EXERCISE AIM:
Starting with the line that contains "C13: 2.2uF (GND, N14) -> 2.2uF (GND, VSS)", copy out each line through the end of the entries below, exactly as written, and nothing else.

[Start of section]

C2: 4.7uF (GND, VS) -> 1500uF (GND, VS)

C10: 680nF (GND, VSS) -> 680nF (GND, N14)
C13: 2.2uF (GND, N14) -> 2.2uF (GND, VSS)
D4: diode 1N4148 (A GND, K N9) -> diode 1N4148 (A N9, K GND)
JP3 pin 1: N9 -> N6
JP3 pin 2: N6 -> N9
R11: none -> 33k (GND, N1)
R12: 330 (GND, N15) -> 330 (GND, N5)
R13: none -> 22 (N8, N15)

[End of section]

ANSWER TO THIS PROBLEM:
C13: 2.2uF (GND, N14) -> 2.2uF (GND, VSS)
D4: diode 1N4148 (A GND, K N9) -> diode 1N4148 (A N9, K GND)
JP3 pin 1: N9 -> N6
JP3 pin 2: N6 -> N9
R11: none -> 33k (GND, N1)
R12: 330 (GND, N15) -> 330 (GND, N5)
R13: none -> 22 (N8, N15)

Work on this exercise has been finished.